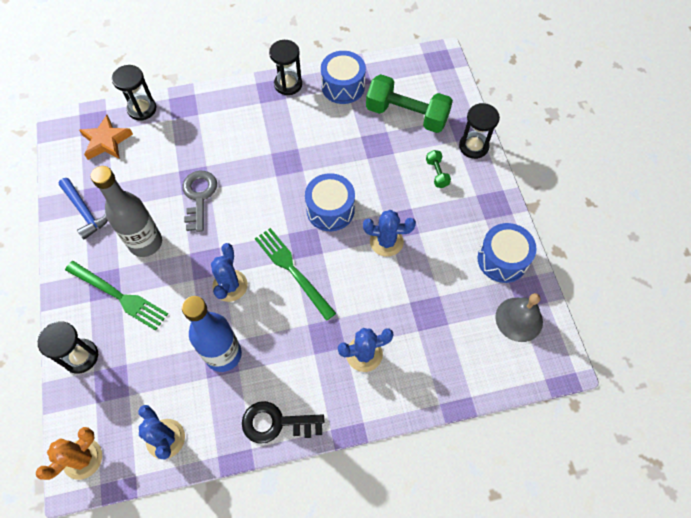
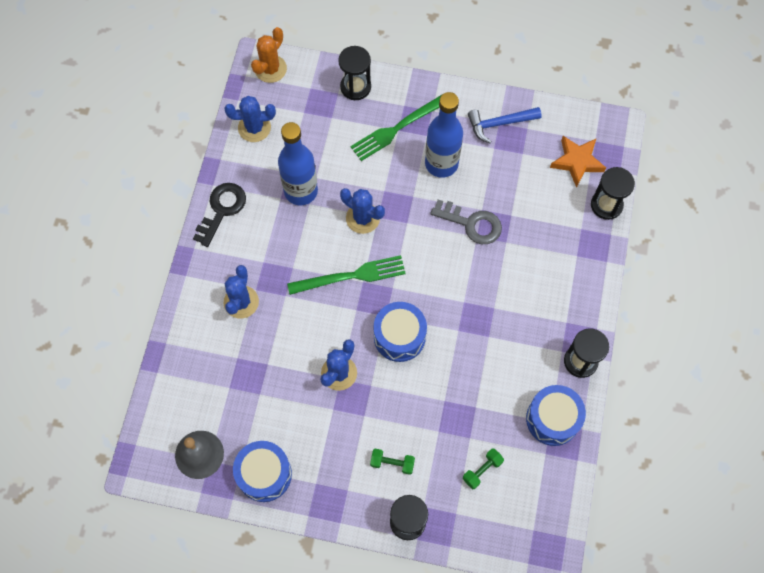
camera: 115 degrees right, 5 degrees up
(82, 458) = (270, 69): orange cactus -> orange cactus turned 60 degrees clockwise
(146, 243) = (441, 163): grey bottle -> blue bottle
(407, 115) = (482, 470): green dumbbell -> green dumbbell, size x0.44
=======
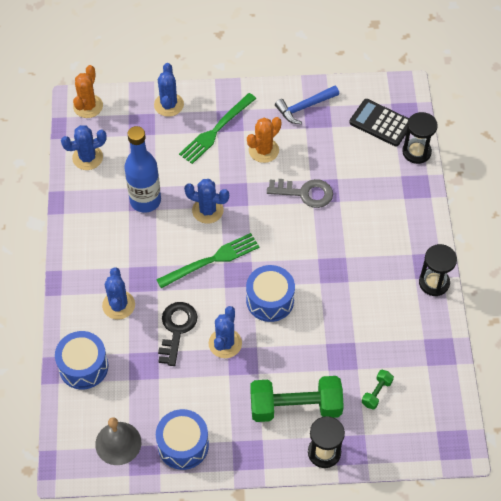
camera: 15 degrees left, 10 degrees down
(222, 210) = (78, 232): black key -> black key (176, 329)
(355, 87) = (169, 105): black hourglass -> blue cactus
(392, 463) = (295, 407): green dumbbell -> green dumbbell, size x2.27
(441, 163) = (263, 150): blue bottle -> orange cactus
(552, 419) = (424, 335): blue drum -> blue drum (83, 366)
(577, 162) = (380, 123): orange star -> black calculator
=======
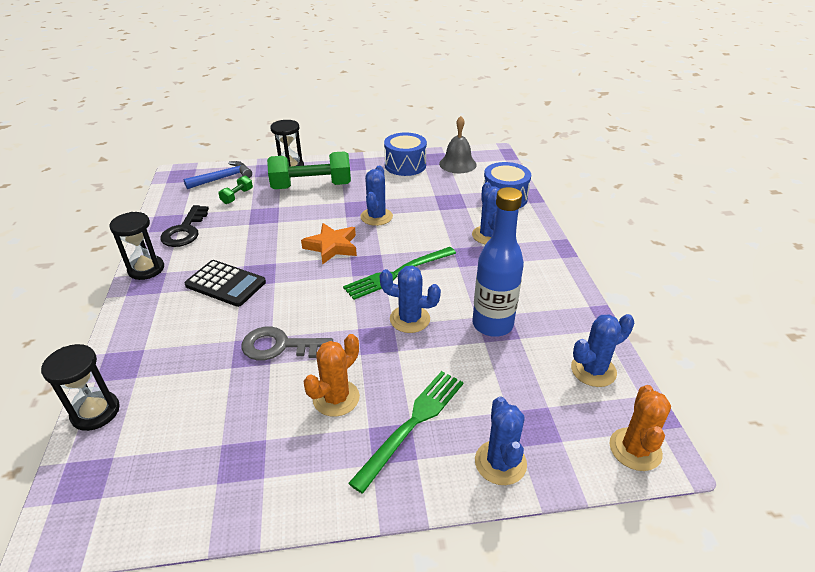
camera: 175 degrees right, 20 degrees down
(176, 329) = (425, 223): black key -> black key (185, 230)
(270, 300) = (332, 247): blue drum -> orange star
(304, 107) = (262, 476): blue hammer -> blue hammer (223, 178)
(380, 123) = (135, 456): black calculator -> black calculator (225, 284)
=======
**Requirement:**
What are the lines above, starting at the one with "camera: 175 degrees right, 20 degrees down" and ending at the one with "(380, 123) = (135, 456): black"? Give them again exactly, and only them.

**Solved problem:**
camera: 175 degrees right, 20 degrees down
(176, 329) = (425, 223): black key -> black key (185, 230)
(270, 300) = (332, 247): blue drum -> orange star
(304, 107) = (262, 476): blue hammer -> blue hammer (223, 178)
(380, 123) = (135, 456): black calculator -> black calculator (225, 284)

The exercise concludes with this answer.